▶ Short task: Reproduce the following lines verbatim, from the first through the last, without altering any character.

_____

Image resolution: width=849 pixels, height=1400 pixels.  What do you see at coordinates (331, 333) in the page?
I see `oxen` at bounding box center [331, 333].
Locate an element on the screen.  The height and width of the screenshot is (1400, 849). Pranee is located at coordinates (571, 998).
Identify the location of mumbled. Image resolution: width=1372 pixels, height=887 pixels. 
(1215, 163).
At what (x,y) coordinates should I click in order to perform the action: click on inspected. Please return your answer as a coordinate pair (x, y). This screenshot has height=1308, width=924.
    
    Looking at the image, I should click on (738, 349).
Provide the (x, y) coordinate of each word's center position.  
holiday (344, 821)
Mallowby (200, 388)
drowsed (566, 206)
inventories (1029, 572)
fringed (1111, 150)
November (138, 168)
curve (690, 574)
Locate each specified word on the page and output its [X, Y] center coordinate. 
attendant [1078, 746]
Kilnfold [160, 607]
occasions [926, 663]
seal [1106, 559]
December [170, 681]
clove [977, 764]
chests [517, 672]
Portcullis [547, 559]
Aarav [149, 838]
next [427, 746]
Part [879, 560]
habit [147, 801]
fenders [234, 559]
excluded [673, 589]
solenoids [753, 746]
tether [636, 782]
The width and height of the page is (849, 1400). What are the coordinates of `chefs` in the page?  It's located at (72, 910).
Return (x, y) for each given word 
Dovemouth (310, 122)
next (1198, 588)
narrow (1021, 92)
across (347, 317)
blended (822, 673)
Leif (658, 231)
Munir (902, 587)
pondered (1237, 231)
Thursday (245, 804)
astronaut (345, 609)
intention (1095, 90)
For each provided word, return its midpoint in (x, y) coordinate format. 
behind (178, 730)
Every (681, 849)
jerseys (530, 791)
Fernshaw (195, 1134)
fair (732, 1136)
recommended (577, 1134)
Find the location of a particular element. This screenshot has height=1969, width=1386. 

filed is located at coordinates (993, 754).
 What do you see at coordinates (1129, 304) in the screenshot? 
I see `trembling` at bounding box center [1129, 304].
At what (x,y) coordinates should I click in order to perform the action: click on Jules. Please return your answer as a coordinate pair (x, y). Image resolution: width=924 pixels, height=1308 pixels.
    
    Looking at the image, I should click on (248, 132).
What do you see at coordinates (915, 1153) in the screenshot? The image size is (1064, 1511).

_____

▶ Answer to the task:
Image resolution: width=849 pixels, height=1400 pixels.  What do you see at coordinates (331, 333) in the page?
I see `oxen` at bounding box center [331, 333].
Locate an element on the screen.  The height and width of the screenshot is (1400, 849). Pranee is located at coordinates (571, 998).
Identify the location of mumbled. Image resolution: width=1372 pixels, height=887 pixels. 
(1215, 163).
At what (x,y) coordinates should I click in order to perform the action: click on inspected. Please return your answer as a coordinate pair (x, y). This screenshot has height=1308, width=924.
    
    Looking at the image, I should click on (738, 349).
Provide the (x, y) coordinate of each word's center position.  
holiday (344, 821)
Mallowby (200, 388)
drowsed (566, 206)
inventories (1029, 572)
fringed (1111, 150)
November (138, 168)
curve (690, 574)
Locate each specified word on the page and output its [X, Y] center coordinate. 
attendant [1078, 746]
Kilnfold [160, 607]
occasions [926, 663]
seal [1106, 559]
December [170, 681]
clove [977, 764]
chests [517, 672]
Portcullis [547, 559]
Aarav [149, 838]
next [427, 746]
Part [879, 560]
habit [147, 801]
fenders [234, 559]
excluded [673, 589]
solenoids [753, 746]
tether [636, 782]
The width and height of the page is (849, 1400). What are the coordinates of `chefs` in the page?  It's located at (72, 910).
Return (x, y) for each given word 
Dovemouth (310, 122)
next (1198, 588)
narrow (1021, 92)
across (347, 317)
blended (822, 673)
Leif (658, 231)
Munir (902, 587)
pondered (1237, 231)
Thursday (245, 804)
astronaut (345, 609)
intention (1095, 90)
For each provided word, return its midpoint in (x, y) coordinate format. 
behind (178, 730)
Every (681, 849)
jerseys (530, 791)
Fernshaw (195, 1134)
fair (732, 1136)
recommended (577, 1134)
Find the location of a particular element. This screenshot has height=1969, width=1386. 

filed is located at coordinates (993, 754).
 What do you see at coordinates (1129, 304) in the screenshot? 
I see `trembling` at bounding box center [1129, 304].
At what (x,y) coordinates should I click in order to perform the action: click on Jules. Please return your answer as a coordinate pair (x, y). Image resolution: width=924 pixels, height=1308 pixels.
    
    Looking at the image, I should click on (248, 132).
What do you see at coordinates (915, 1153) in the screenshot? The image size is (1064, 1511).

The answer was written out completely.